▶ **Work to be completed**
Every picture is to be removed, and all the data is to be copied exactly.

(Data extracted from a collection)
————
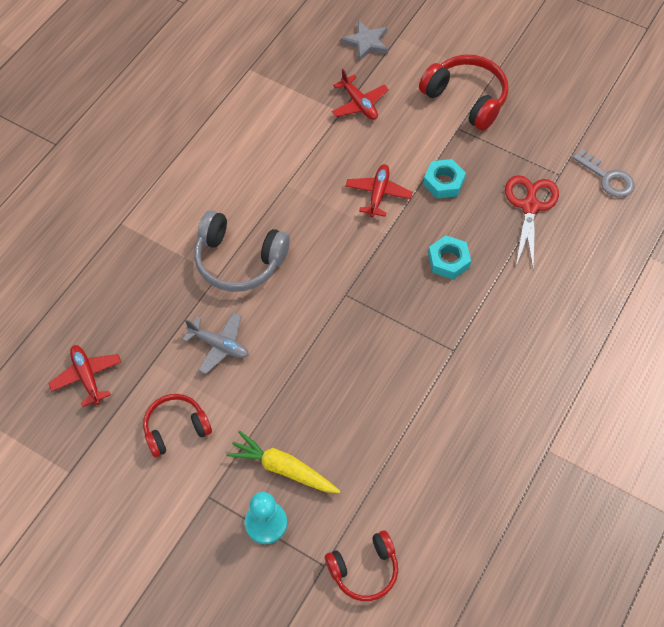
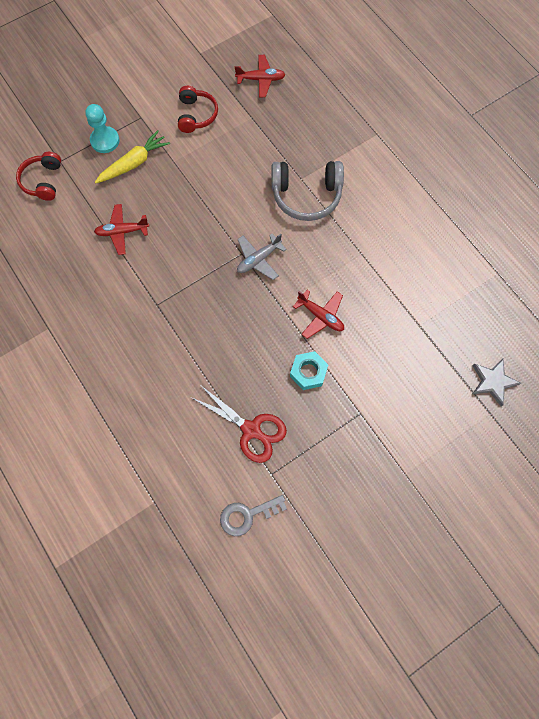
camera: 115 degrees right, 10 degrees up
(219, 345) = (243, 159): grey plane -> grey plane (258, 259)
(239, 260) = (306, 196): grey headphones -> grey headphones turned 135 degrees counterclockwise
(359, 104) = (422, 343): red plane -> red plane (122, 232)
(448, 260) = (233, 339): turquoise nut -> none
(466, 98) = (390, 437): red headphones -> none

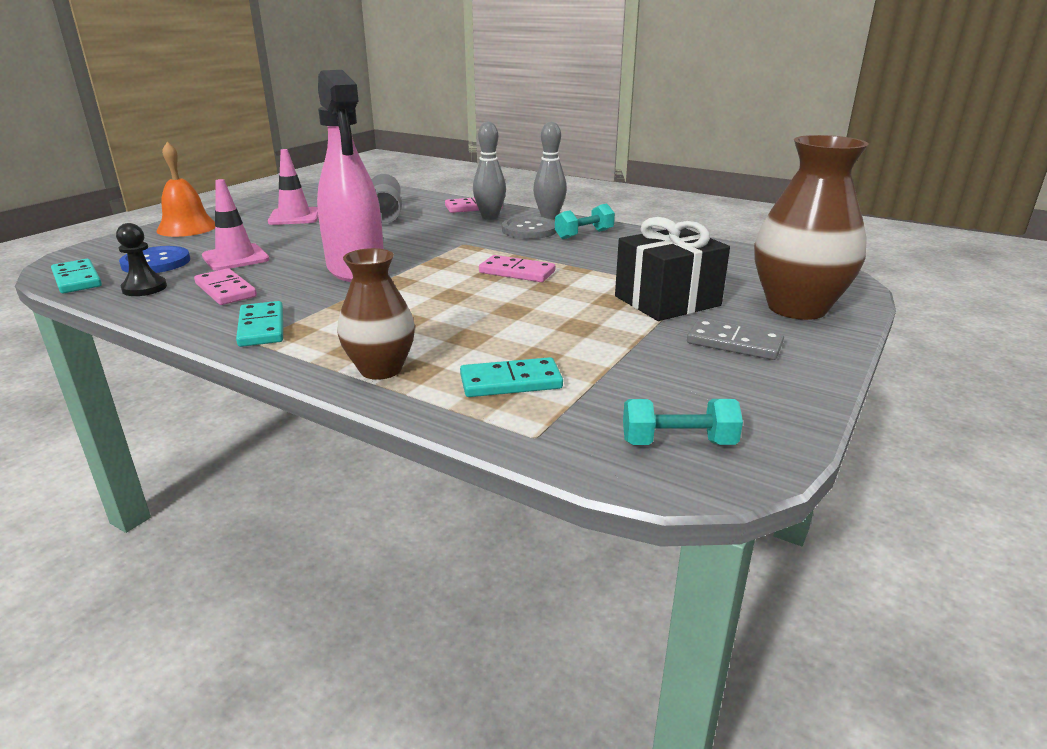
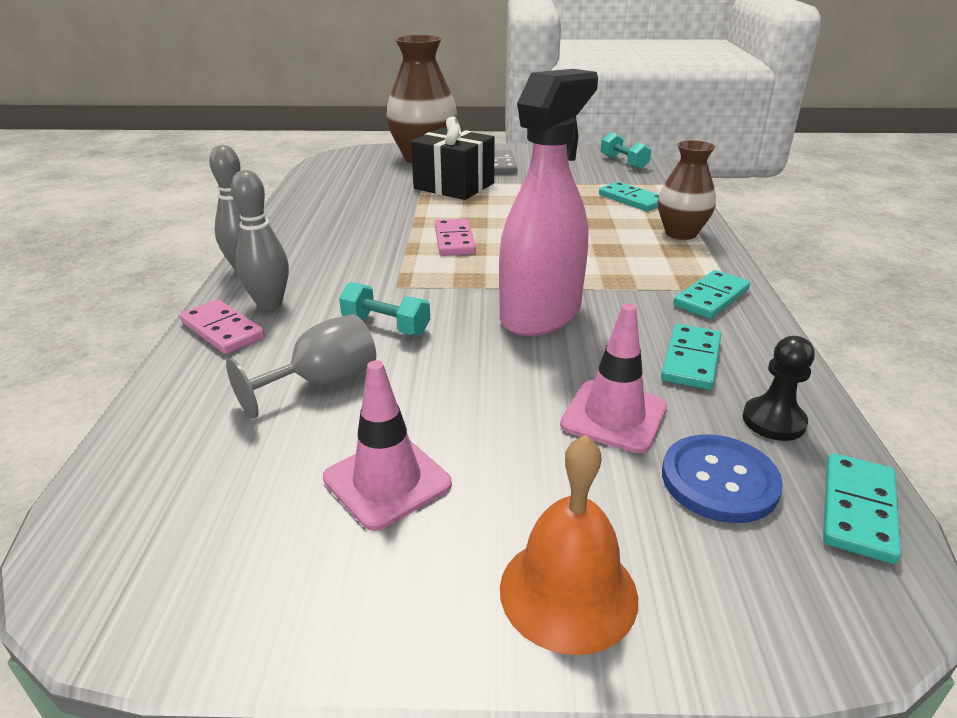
camera: 120 degrees left, 5 degrees up
(226, 290) = (690, 360): pink domino -> turquoise domino
(529, 230) = (312, 267): grey button -> none
(584, 234) = (308, 239): turquoise dumbbell -> turquoise dumbbell (386, 326)

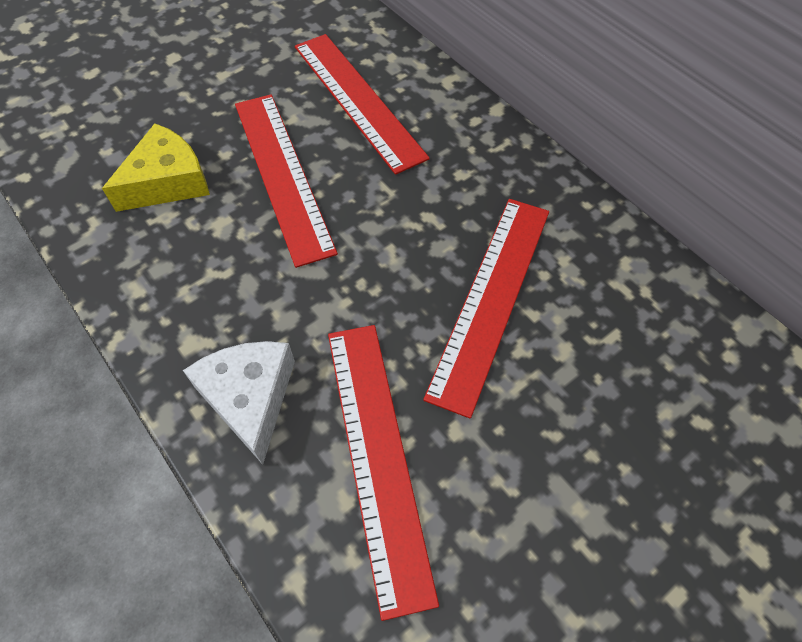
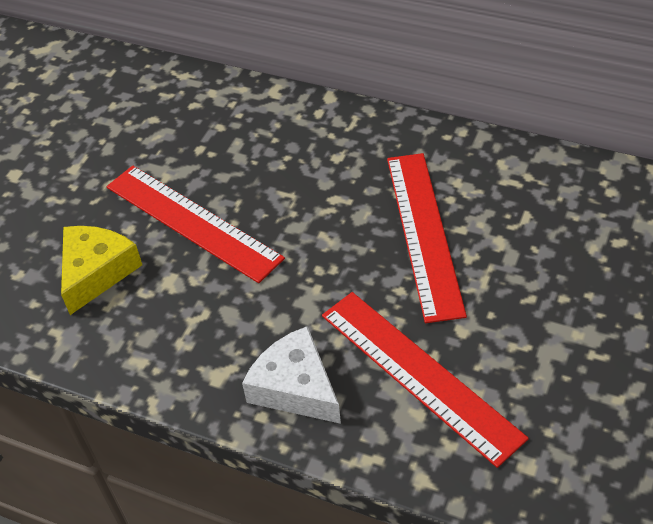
camera: 25 degrees left, 10 degrees down
(358, 100) = (210, 138): red ruler -> none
————
▶ **Answer to this exercise**
camera: 115 degrees right, 10 degrees up
(219, 345) = (243, 159): grey plane -> grey plane (258, 259)
(239, 260) = (306, 196): grey headphones -> grey headphones turned 135 degrees counterclockwise
(359, 104) = (422, 343): red plane -> red plane (122, 232)
(448, 260) = (233, 339): turquoise nut -> none
(466, 98) = (390, 437): red headphones -> none

camera: 120 degrees left, 5 degrees up
(226, 290) = (690, 360): pink domino -> turquoise domino
(529, 230) = (312, 267): grey button -> none
(584, 234) = (308, 239): turquoise dumbbell -> turquoise dumbbell (386, 326)

camera: 25 degrees left, 10 degrees down
(358, 100) = (210, 138): red ruler -> none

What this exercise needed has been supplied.